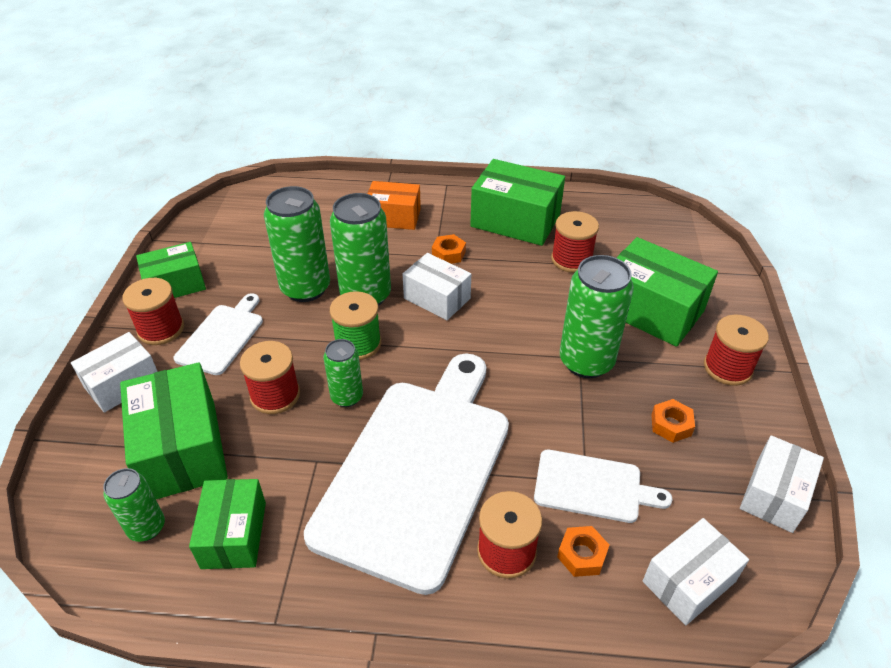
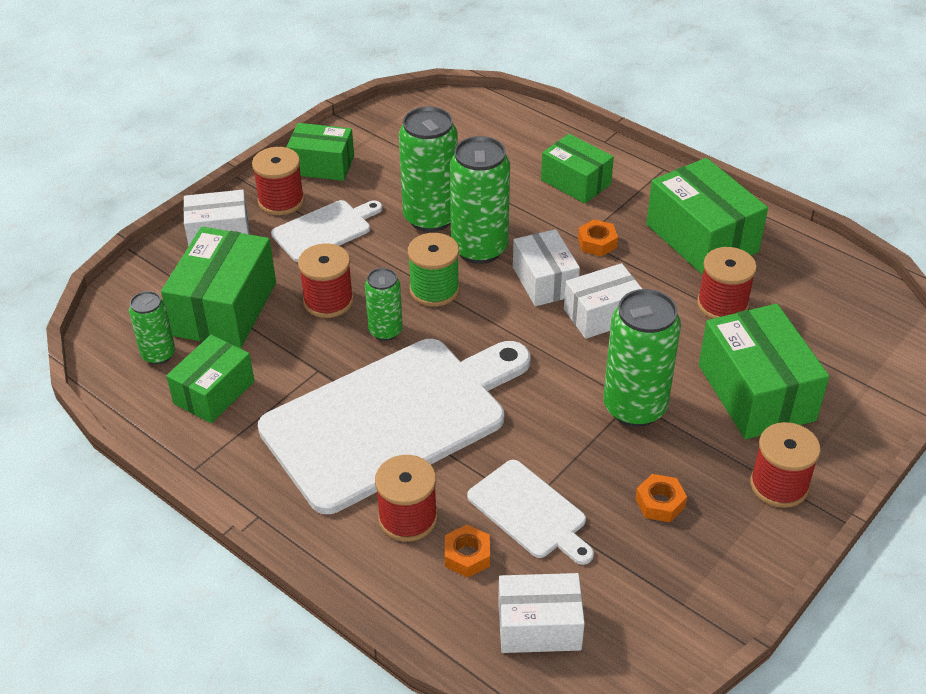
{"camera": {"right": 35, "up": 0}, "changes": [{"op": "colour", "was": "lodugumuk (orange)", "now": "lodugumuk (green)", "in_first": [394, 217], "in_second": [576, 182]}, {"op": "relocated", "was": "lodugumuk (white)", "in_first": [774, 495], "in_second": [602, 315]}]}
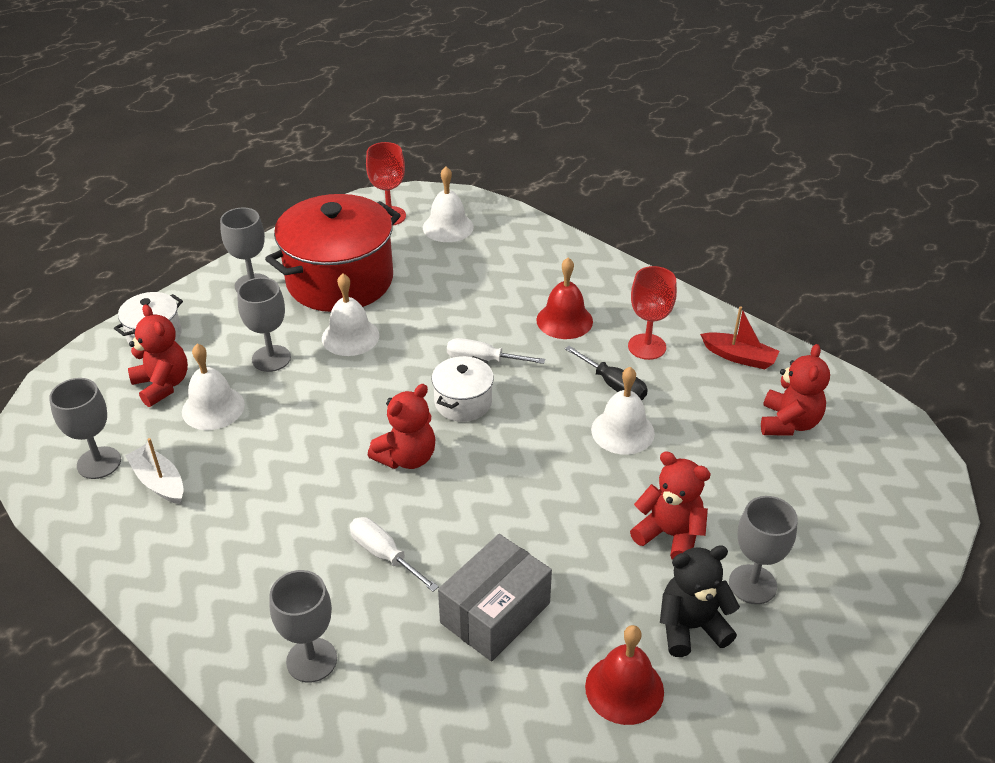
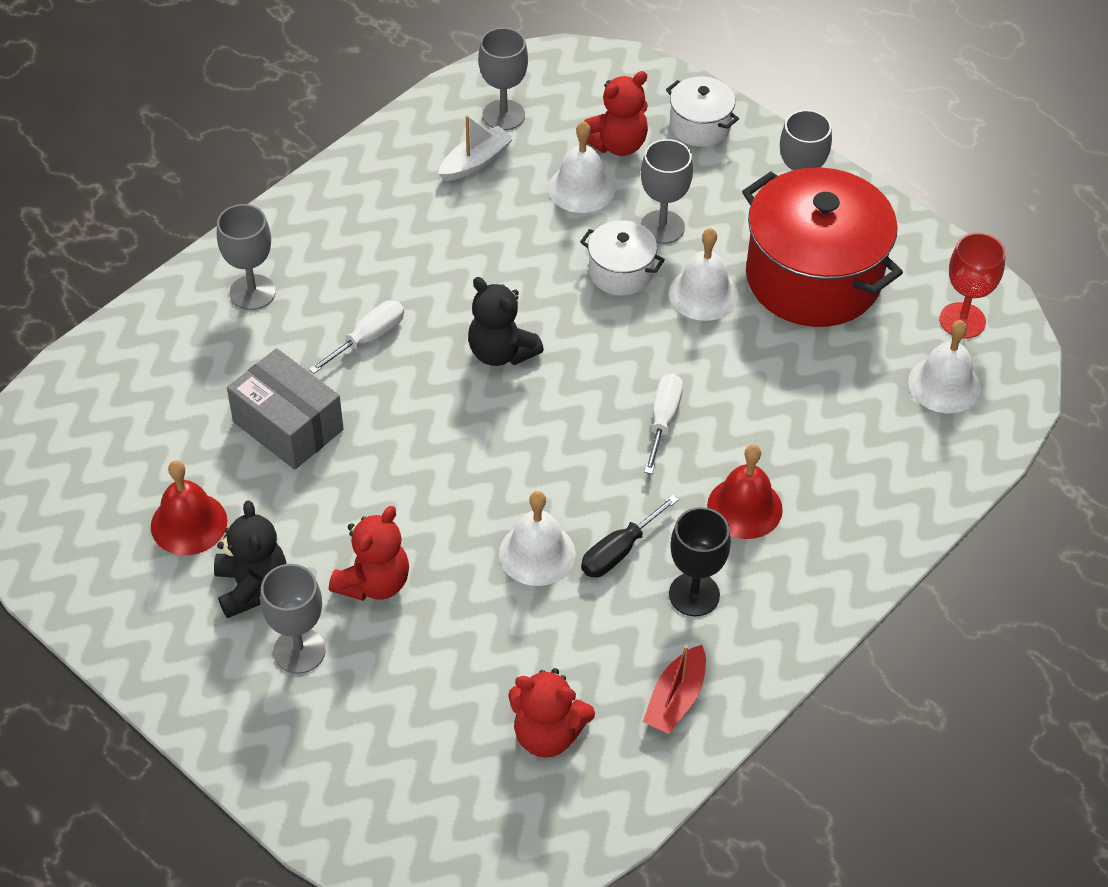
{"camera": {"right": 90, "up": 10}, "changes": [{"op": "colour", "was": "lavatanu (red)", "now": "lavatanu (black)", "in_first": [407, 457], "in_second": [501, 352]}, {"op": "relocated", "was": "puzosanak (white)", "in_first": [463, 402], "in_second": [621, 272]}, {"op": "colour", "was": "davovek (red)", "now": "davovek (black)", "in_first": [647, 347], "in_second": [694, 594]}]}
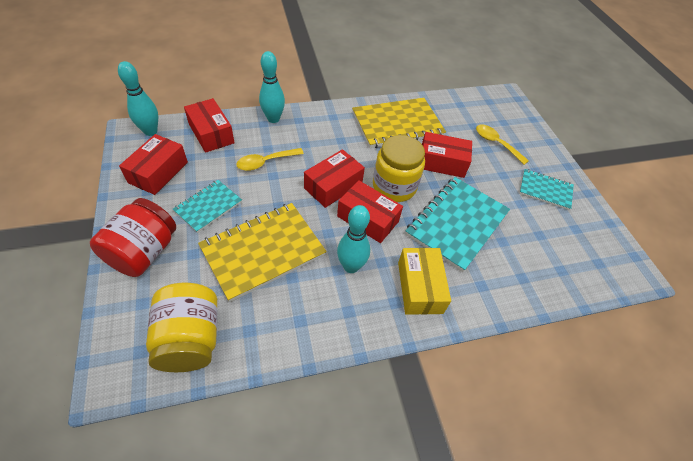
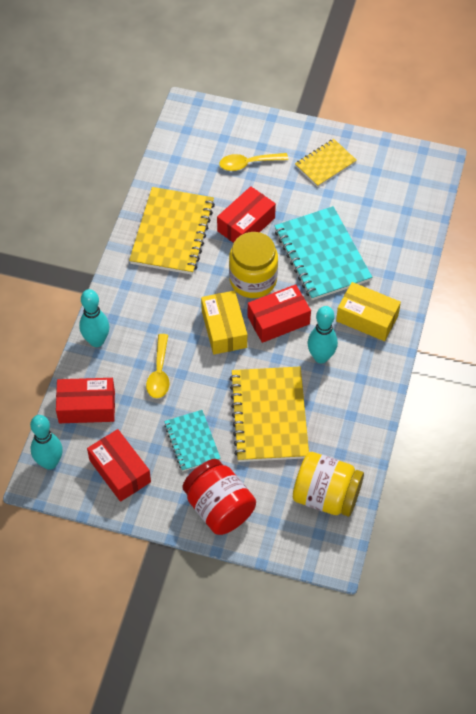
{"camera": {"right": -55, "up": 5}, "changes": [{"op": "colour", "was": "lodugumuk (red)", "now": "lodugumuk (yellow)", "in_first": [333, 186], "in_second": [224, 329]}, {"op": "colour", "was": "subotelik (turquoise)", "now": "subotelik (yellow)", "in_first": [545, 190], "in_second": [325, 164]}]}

→ **TASK STATEMENT**
The response must repeat all the lines above exactly and include no pictures.

→ **EXERCISE RESPONSE**
{"camera": {"right": 35, "up": 0}, "changes": [{"op": "colour", "was": "lodugumuk (orange)", "now": "lodugumuk (green)", "in_first": [394, 217], "in_second": [576, 182]}, {"op": "relocated", "was": "lodugumuk (white)", "in_first": [774, 495], "in_second": [602, 315]}]}
{"camera": {"right": 90, "up": 10}, "changes": [{"op": "colour", "was": "lavatanu (red)", "now": "lavatanu (black)", "in_first": [407, 457], "in_second": [501, 352]}, {"op": "relocated", "was": "puzosanak (white)", "in_first": [463, 402], "in_second": [621, 272]}, {"op": "colour", "was": "davovek (red)", "now": "davovek (black)", "in_first": [647, 347], "in_second": [694, 594]}]}
{"camera": {"right": -55, "up": 5}, "changes": [{"op": "colour", "was": "lodugumuk (red)", "now": "lodugumuk (yellow)", "in_first": [333, 186], "in_second": [224, 329]}, {"op": "colour", "was": "subotelik (turquoise)", "now": "subotelik (yellow)", "in_first": [545, 190], "in_second": [325, 164]}]}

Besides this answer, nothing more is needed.